--- Scene images with change listings ---
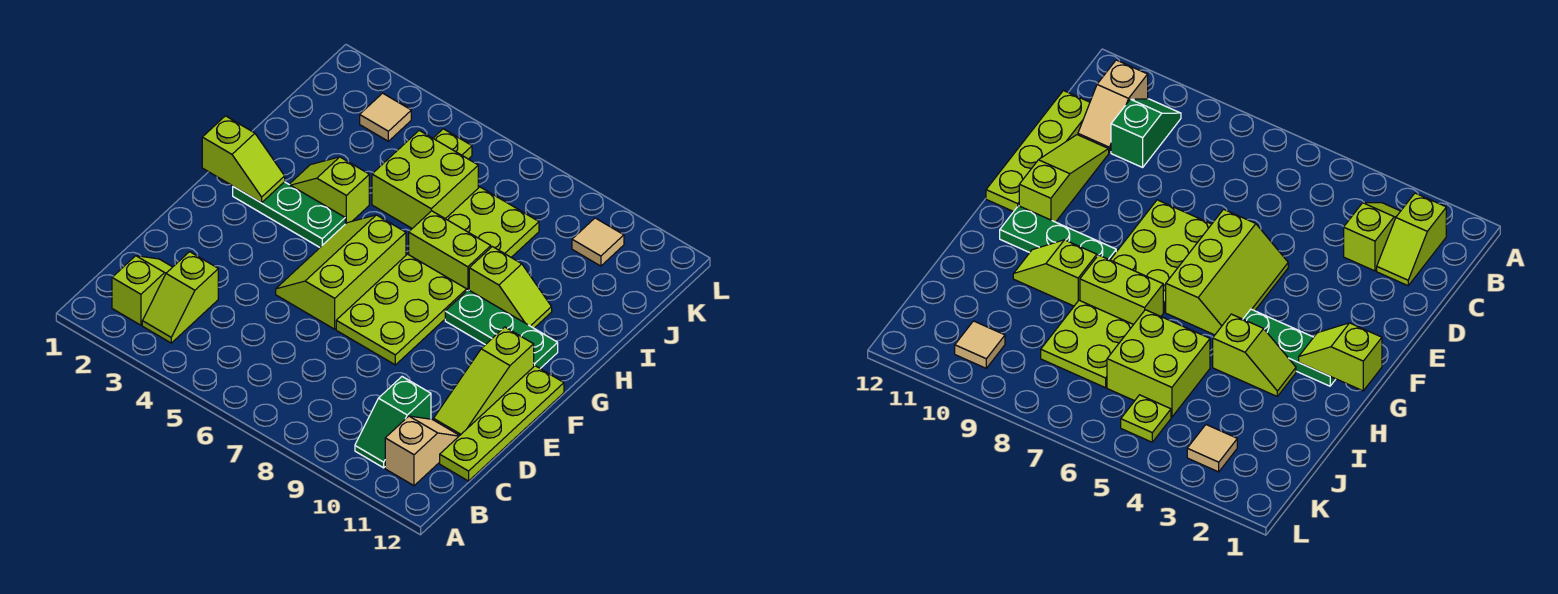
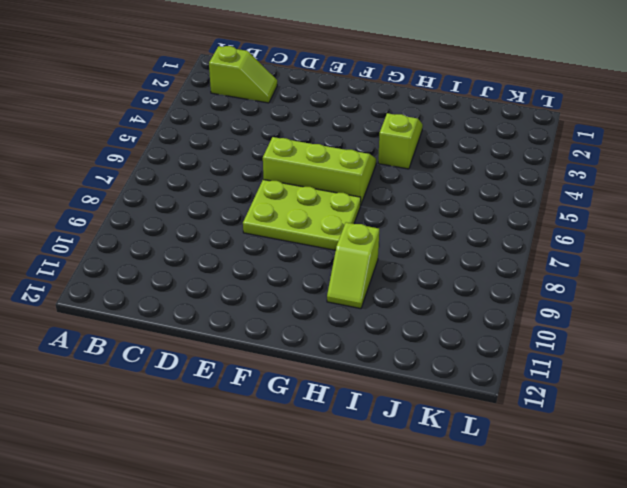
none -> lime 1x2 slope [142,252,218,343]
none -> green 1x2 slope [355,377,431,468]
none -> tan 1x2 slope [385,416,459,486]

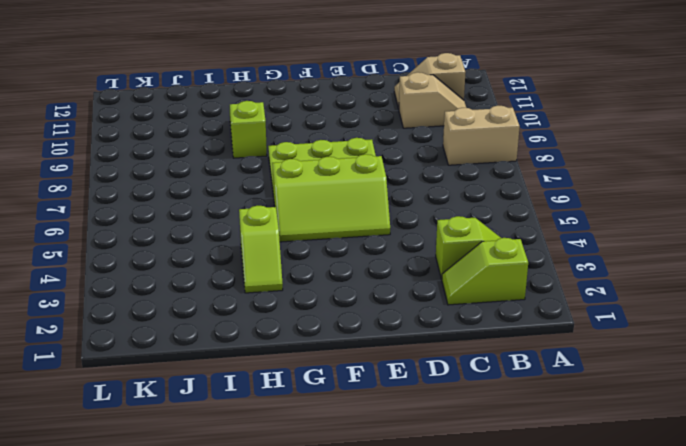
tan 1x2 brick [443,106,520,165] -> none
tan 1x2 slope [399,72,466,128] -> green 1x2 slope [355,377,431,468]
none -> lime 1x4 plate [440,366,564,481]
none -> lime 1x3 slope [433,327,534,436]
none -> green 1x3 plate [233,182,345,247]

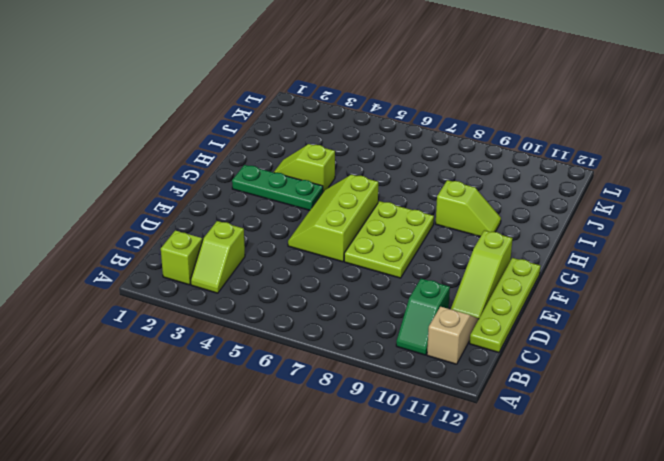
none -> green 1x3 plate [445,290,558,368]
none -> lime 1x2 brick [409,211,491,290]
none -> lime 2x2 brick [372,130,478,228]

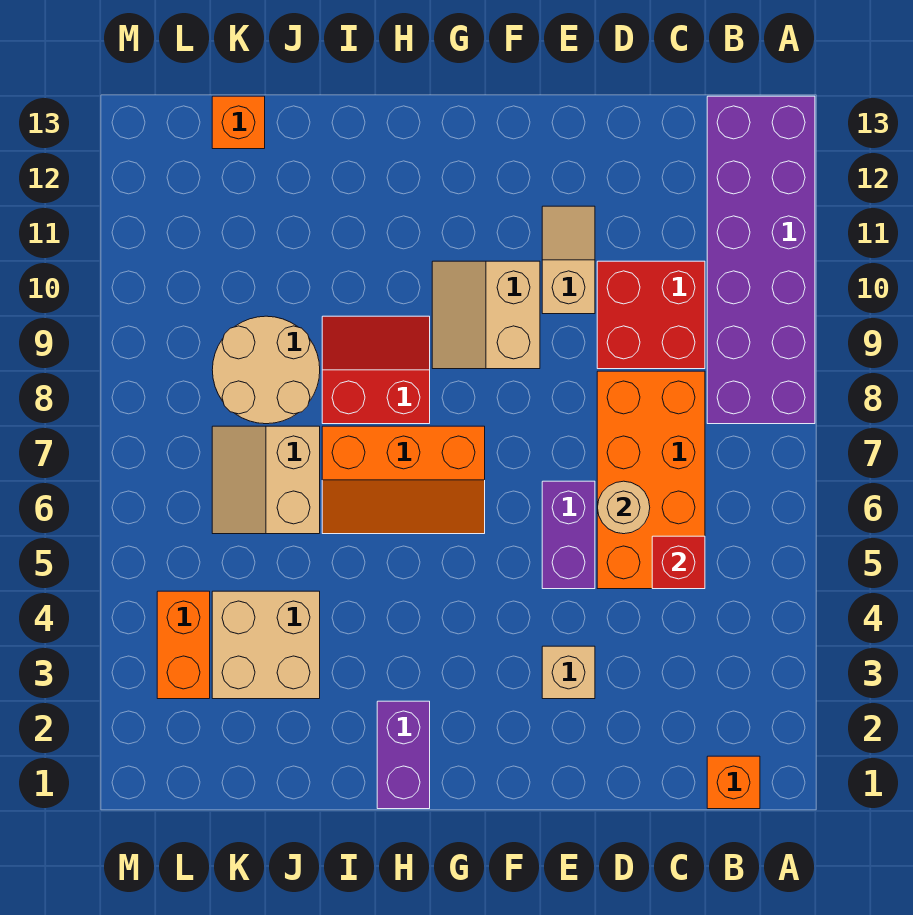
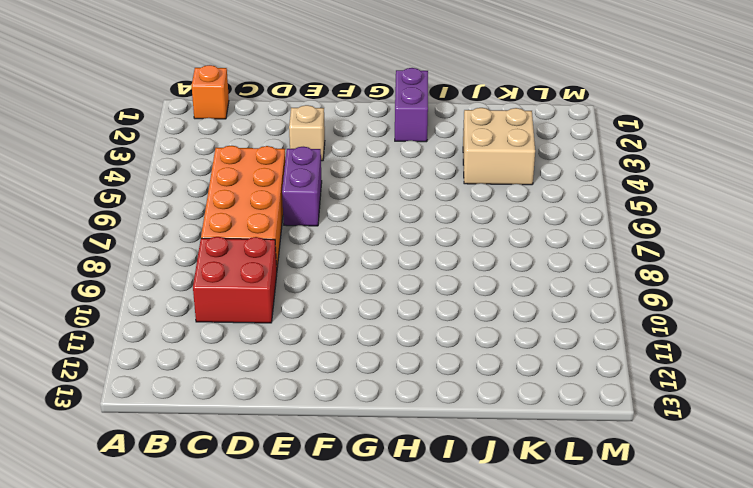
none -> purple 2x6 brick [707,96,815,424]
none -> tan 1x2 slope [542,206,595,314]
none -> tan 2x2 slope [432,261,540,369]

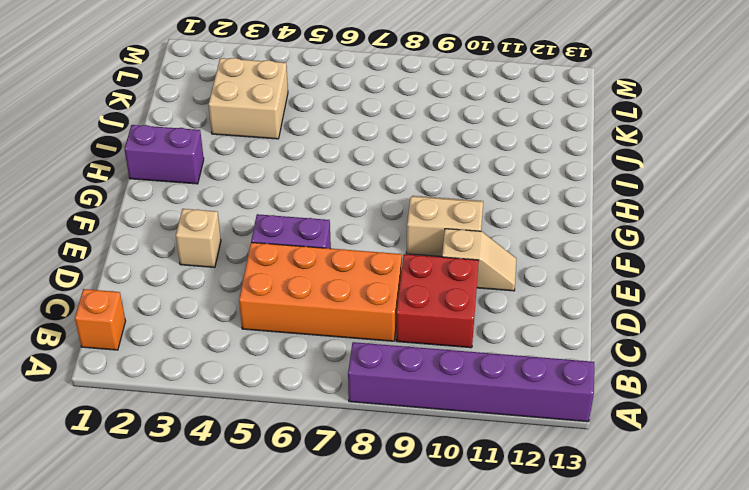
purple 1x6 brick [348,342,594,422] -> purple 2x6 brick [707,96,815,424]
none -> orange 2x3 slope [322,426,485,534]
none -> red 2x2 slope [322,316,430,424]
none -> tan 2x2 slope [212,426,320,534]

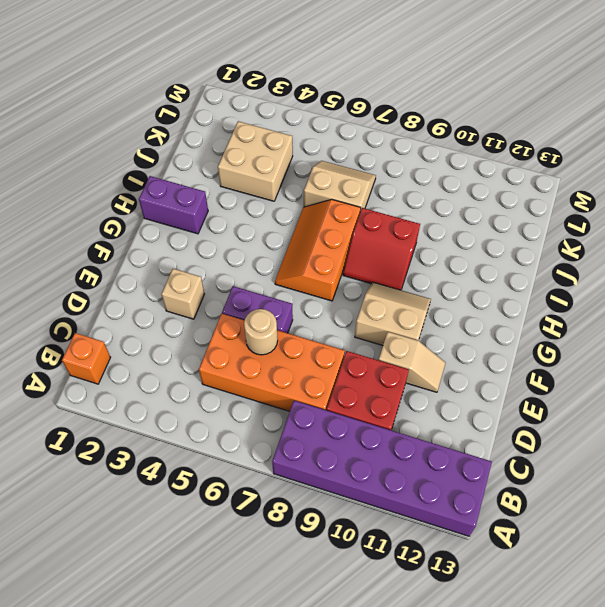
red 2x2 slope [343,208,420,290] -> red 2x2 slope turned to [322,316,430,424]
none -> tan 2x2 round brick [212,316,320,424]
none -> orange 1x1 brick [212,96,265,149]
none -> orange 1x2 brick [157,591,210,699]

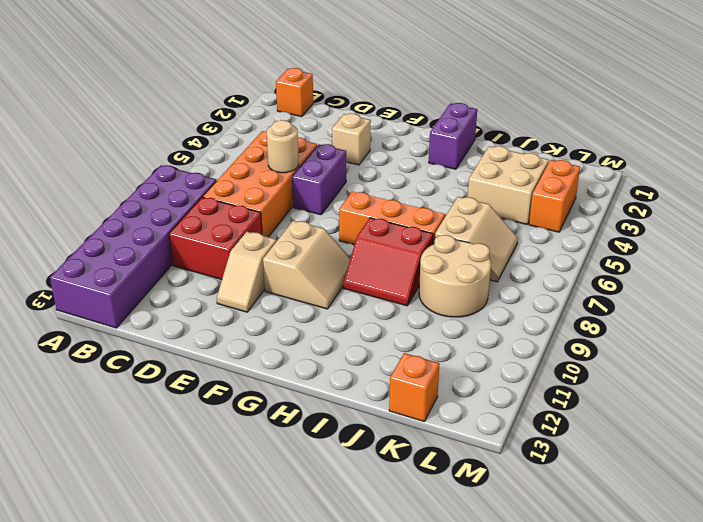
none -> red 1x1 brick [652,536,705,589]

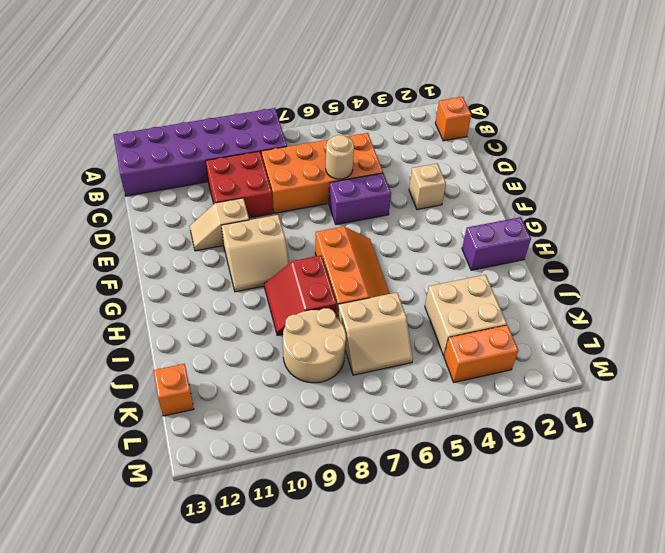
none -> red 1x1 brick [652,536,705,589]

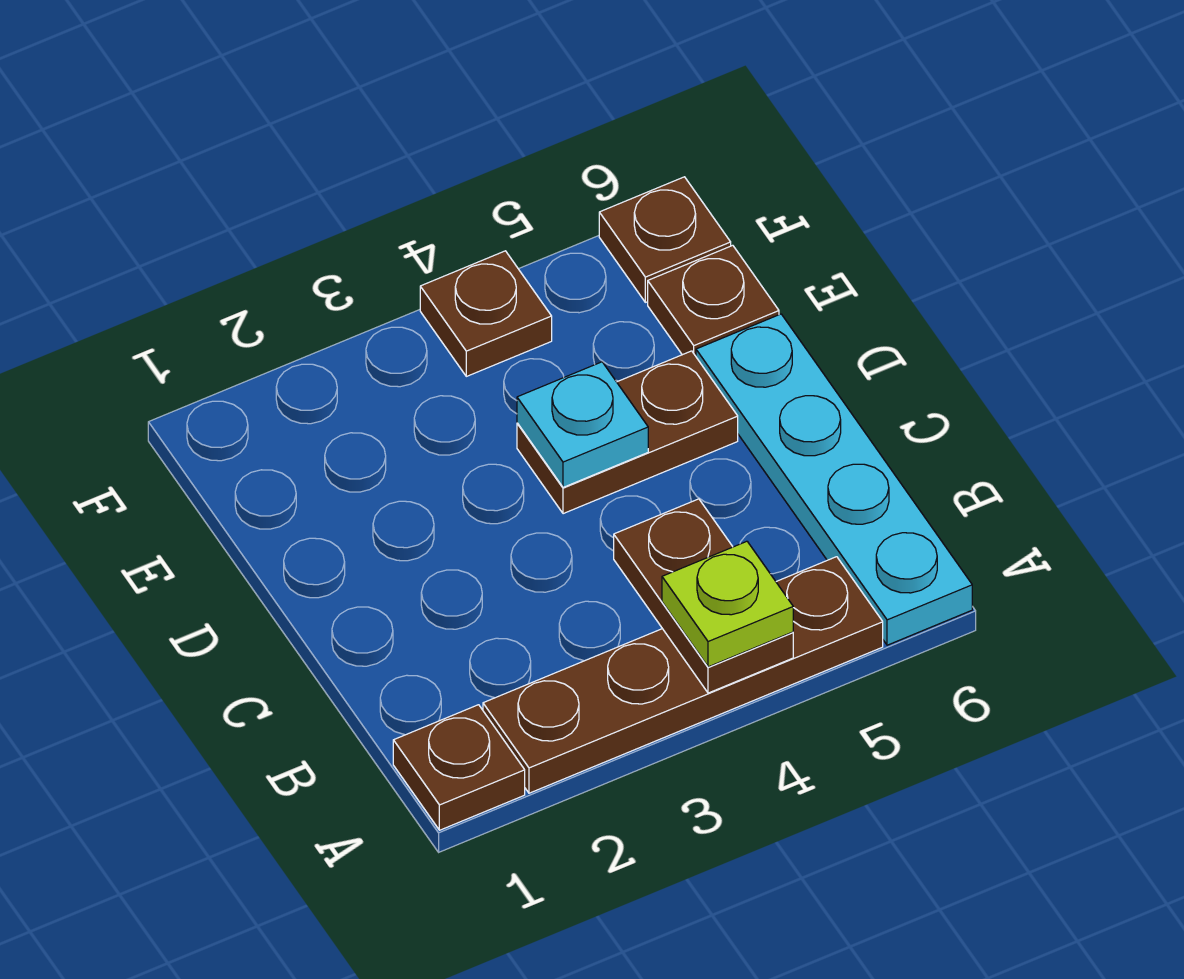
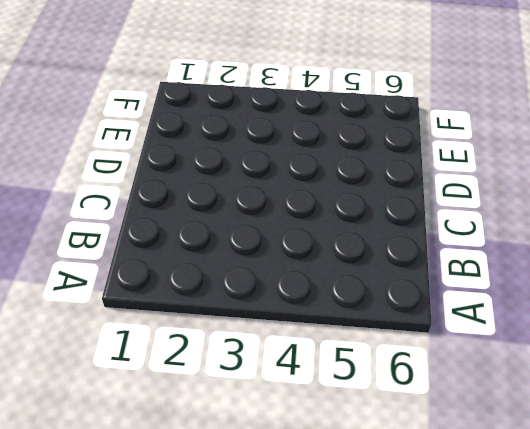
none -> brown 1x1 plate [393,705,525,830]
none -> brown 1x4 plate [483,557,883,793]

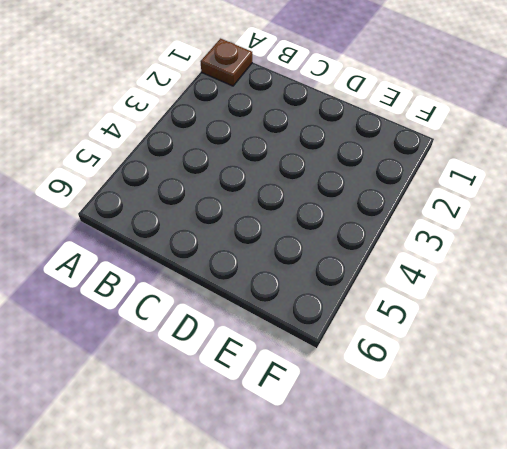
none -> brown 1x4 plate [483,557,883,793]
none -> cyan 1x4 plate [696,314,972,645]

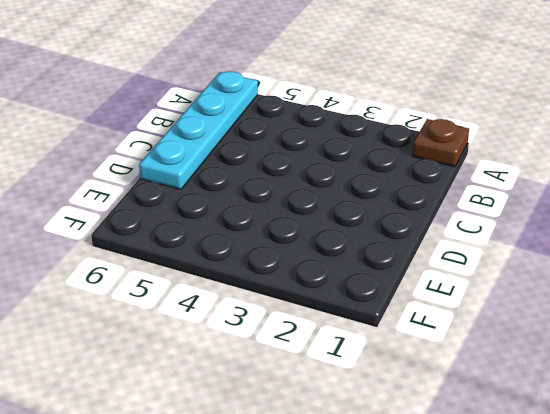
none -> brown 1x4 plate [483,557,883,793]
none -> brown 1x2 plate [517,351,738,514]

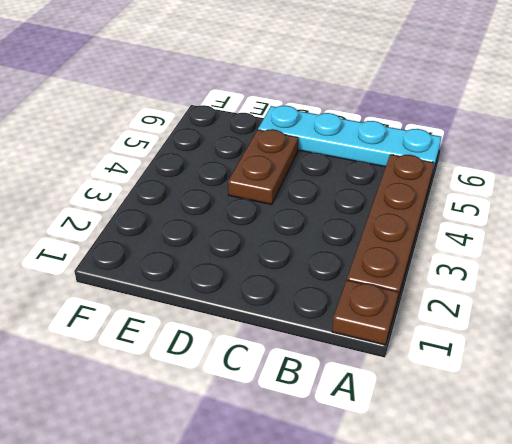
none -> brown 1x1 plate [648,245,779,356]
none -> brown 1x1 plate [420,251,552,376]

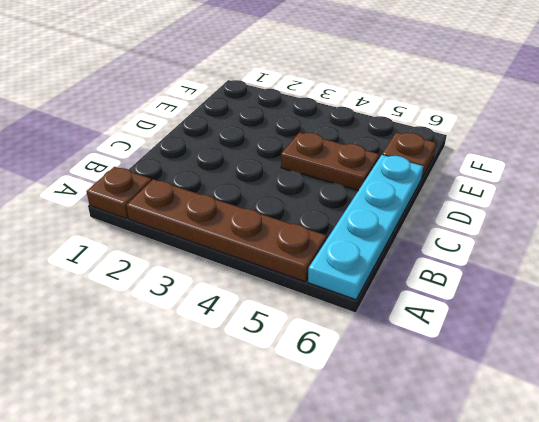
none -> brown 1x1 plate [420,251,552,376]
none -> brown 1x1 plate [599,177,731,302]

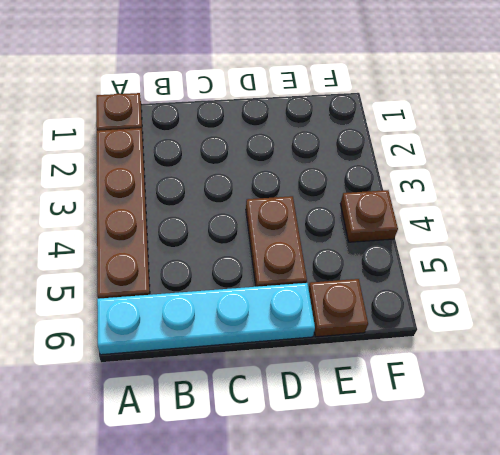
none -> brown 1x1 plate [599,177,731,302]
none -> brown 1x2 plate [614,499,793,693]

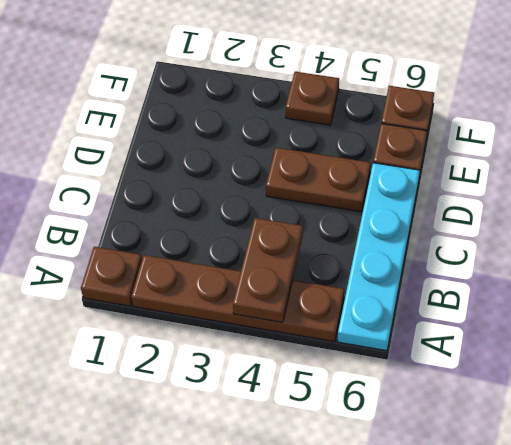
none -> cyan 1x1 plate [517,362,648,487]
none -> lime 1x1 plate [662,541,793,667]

--- Work instructions ---
From the records above, return each line where "slope" occurs.

--- Result of the exercise ---
none -> lime 1x2 slope [142,252,218,343]
none -> green 1x2 slope [355,377,431,468]
none -> tan 1x2 slope [385,416,459,486]
tan 1x2 slope [399,72,466,128] -> green 1x2 slope [355,377,431,468]
none -> lime 1x3 slope [433,327,534,436]
none -> tan 1x2 slope [542,206,595,314]
none -> tan 2x2 slope [432,261,540,369]
none -> orange 2x3 slope [322,426,485,534]
none -> red 2x2 slope [322,316,430,424]
none -> tan 2x2 slope [212,426,320,534]
red 2x2 slope [343,208,420,290] -> red 2x2 slope turned to [322,316,430,424]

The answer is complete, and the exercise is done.